━━━ SUPPLIED RECORDS ━━━

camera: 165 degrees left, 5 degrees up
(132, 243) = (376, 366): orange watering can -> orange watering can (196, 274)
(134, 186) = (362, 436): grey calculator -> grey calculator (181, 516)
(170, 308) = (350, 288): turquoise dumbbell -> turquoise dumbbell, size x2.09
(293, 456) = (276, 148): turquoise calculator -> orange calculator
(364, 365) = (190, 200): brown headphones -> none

━━━

> [YOUR OBJECTIVE]:
Determine the number of lines in the data that contain "orange" as a word or string, and state only that number.

> [RESULT OF THE TASK]:
2